RECORDS SHOWN: Begin

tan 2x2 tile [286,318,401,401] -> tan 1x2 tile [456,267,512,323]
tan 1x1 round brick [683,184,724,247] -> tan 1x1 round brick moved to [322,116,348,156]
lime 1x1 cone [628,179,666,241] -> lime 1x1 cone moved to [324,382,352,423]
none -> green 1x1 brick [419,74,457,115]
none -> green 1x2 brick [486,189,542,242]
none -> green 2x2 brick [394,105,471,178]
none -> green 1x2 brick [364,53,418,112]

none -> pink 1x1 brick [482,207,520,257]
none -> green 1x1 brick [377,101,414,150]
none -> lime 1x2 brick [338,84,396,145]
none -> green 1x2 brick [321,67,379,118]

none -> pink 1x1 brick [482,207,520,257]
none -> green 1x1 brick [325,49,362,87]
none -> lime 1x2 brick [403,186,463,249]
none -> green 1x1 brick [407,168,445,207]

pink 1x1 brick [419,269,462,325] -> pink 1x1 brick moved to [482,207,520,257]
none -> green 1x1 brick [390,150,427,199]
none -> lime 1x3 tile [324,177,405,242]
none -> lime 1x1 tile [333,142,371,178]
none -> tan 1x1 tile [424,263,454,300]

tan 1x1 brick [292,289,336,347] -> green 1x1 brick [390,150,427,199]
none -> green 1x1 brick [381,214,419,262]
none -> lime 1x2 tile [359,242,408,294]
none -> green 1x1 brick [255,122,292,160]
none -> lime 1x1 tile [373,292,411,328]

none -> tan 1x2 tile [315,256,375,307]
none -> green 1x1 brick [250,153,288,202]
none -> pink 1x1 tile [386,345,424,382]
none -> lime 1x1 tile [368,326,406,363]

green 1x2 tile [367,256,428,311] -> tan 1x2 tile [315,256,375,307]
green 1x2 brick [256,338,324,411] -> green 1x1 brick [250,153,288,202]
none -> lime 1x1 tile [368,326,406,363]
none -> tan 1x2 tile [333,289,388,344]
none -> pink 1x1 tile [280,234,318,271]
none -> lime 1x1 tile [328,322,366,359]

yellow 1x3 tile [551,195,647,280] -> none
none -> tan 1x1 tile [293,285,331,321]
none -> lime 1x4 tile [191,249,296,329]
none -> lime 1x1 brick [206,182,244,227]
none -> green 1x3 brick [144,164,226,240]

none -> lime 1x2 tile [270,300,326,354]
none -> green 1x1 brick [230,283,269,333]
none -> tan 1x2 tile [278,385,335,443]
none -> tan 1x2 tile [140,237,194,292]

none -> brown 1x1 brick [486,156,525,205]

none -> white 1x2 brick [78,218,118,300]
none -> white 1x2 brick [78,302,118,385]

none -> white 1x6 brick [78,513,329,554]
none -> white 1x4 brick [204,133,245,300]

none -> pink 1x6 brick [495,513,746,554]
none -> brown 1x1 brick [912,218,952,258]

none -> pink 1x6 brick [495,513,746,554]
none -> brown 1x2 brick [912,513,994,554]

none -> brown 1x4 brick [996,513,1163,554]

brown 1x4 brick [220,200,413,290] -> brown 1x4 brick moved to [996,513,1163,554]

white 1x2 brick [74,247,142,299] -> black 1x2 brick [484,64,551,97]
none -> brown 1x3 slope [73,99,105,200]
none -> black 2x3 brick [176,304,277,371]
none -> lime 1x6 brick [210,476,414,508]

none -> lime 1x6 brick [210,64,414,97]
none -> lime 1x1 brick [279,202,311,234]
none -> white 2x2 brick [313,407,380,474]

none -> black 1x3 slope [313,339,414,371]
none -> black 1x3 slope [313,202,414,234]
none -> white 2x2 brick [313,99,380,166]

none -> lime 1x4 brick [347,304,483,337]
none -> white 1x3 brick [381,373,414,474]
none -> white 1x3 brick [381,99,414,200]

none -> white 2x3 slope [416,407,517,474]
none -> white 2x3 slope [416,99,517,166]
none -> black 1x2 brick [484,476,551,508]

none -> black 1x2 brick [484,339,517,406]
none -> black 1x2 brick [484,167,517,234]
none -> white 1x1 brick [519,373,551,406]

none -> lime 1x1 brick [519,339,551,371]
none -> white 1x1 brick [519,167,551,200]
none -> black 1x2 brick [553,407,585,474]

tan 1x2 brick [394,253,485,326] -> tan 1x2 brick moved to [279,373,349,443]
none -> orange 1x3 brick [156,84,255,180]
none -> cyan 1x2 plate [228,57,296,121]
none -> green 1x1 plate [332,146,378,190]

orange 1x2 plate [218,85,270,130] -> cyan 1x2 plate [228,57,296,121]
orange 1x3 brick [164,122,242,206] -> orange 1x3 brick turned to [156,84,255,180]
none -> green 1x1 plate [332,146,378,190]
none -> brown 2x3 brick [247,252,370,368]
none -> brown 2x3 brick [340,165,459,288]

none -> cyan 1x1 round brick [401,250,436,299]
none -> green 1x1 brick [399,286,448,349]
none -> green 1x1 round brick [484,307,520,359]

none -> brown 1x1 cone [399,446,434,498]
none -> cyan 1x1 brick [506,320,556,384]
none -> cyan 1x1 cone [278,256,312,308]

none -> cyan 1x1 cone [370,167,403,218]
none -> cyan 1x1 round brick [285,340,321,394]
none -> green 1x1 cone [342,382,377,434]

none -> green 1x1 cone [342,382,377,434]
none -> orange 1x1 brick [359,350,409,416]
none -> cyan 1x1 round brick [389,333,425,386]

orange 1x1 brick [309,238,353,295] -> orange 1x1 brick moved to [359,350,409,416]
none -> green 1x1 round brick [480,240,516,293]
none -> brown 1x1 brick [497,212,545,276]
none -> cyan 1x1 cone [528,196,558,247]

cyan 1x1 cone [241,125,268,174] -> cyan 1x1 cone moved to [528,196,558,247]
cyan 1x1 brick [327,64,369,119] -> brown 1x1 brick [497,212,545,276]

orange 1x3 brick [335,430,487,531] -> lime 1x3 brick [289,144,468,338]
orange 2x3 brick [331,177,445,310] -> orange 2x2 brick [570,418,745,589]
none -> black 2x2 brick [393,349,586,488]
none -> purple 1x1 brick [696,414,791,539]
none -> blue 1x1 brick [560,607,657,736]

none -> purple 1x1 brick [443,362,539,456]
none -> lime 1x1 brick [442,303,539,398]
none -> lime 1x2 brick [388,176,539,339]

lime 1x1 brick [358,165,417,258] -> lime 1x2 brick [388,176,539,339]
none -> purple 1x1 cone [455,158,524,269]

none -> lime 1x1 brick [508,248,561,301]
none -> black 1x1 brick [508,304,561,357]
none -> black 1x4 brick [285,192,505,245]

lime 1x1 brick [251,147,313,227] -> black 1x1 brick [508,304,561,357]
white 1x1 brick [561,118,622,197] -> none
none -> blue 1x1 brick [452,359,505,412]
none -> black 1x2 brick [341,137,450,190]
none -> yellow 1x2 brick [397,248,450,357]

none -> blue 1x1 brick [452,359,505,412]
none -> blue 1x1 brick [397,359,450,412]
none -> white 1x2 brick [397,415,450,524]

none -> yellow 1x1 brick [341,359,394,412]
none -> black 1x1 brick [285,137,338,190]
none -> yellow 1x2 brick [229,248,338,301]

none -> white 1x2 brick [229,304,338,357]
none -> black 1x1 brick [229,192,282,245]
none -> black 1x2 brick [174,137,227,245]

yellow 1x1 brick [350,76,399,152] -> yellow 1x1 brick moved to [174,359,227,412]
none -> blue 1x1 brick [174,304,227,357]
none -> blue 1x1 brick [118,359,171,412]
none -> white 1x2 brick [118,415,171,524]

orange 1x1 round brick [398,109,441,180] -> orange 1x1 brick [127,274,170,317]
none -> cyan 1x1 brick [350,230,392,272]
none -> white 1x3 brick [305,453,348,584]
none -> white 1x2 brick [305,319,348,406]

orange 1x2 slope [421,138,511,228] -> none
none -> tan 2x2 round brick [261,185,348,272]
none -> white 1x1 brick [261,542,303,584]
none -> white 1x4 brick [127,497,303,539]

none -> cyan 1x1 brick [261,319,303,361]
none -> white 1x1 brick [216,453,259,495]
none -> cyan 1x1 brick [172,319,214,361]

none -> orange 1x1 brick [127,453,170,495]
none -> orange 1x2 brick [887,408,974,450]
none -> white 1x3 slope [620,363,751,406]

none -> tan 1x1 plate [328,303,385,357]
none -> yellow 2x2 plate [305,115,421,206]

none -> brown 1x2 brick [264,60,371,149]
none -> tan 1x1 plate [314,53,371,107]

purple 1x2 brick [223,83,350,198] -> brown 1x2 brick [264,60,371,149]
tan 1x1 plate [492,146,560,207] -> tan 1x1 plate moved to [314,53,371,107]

RECORDS SHOWN: End

THE TASK:
State the number of lines in the data above that include the word "slope", leaving out any other words.

EXERCISE OUTPUT:
7